_Task requirements_
Set down every entry exactly as it stands, omitting any picture.

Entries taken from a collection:
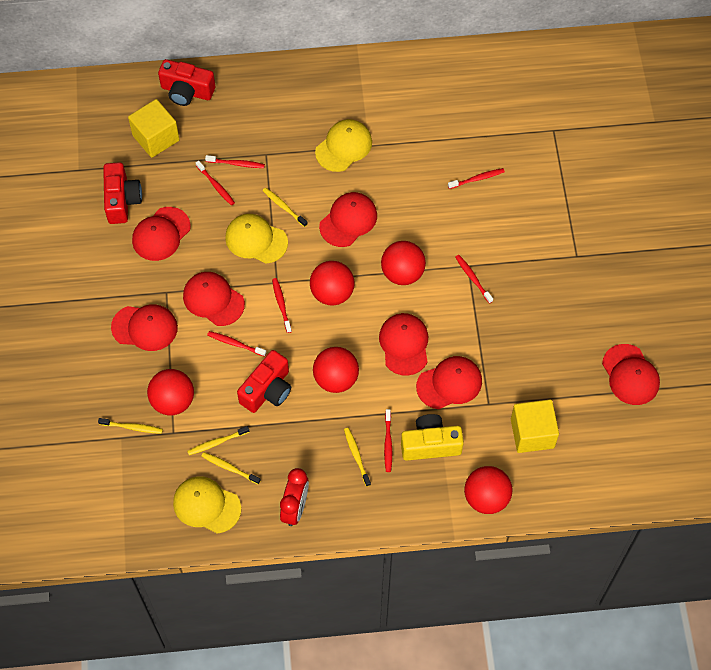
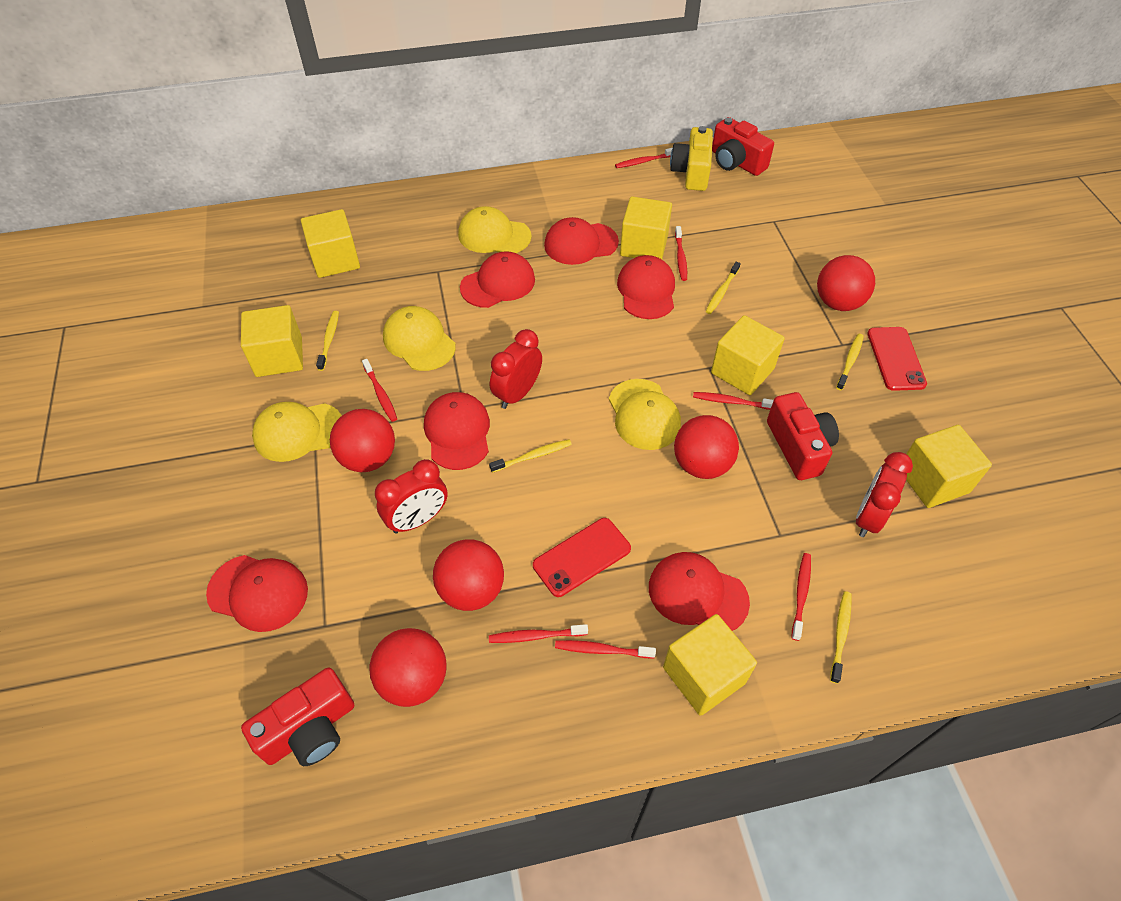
red cap: 7 -> 6
red clock: 1 -> 3
red phone: 0 -> 2
yellow cap: 3 -> 4
yellow cube: 2 -> 6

_Task solution_
red cap: 7 -> 6
red clock: 1 -> 3
red phone: 0 -> 2
yellow cap: 3 -> 4
yellow cube: 2 -> 6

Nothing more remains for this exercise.